* _Exercise description_:
Word for word, transcribe the lines from the one containing "grey heart: 3 -> 2" through the end of the entries, both included, and nothing else.

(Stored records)
↓

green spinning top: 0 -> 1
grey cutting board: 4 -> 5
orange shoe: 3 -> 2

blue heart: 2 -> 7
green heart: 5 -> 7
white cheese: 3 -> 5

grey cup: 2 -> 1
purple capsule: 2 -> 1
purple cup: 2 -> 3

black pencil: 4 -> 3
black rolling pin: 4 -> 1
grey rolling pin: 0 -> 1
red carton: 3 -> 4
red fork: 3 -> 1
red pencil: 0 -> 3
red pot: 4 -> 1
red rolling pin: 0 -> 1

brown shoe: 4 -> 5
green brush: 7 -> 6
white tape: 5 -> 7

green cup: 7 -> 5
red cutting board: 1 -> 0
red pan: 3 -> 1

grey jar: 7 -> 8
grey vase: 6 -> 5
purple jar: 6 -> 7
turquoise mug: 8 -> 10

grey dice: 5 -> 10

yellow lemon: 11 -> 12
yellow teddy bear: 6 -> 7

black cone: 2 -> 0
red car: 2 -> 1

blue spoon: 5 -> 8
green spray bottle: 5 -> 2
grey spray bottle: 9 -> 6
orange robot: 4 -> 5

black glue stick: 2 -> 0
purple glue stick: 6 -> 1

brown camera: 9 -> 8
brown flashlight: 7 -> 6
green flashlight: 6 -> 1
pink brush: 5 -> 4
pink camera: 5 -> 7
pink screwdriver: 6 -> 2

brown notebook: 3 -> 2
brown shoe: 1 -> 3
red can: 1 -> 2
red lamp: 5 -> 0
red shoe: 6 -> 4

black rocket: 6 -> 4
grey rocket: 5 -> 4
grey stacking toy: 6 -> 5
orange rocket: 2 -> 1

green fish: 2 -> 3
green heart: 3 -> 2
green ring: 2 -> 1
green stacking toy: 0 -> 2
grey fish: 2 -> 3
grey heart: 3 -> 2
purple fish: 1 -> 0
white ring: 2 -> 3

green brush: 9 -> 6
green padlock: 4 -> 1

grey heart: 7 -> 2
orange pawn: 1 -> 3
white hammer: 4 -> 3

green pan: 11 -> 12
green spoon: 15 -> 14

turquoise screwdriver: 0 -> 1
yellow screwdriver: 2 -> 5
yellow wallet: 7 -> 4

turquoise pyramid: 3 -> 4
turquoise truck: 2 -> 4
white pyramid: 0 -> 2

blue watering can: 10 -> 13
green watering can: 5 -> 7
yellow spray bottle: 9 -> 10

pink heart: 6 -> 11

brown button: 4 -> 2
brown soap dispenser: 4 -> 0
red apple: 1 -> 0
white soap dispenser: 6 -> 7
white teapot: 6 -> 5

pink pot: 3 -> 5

↑

* _Expected answer_:
grey heart: 3 -> 2
purple fish: 1 -> 0
white ring: 2 -> 3

green brush: 9 -> 6
green padlock: 4 -> 1

grey heart: 7 -> 2
orange pawn: 1 -> 3
white hammer: 4 -> 3

green pan: 11 -> 12
green spoon: 15 -> 14

turquoise screwdriver: 0 -> 1
yellow screwdriver: 2 -> 5
yellow wallet: 7 -> 4

turquoise pyramid: 3 -> 4
turquoise truck: 2 -> 4
white pyramid: 0 -> 2

blue watering can: 10 -> 13
green watering can: 5 -> 7
yellow spray bottle: 9 -> 10

pink heart: 6 -> 11

brown button: 4 -> 2
brown soap dispenser: 4 -> 0
red apple: 1 -> 0
white soap dispenser: 6 -> 7
white teapot: 6 -> 5

pink pot: 3 -> 5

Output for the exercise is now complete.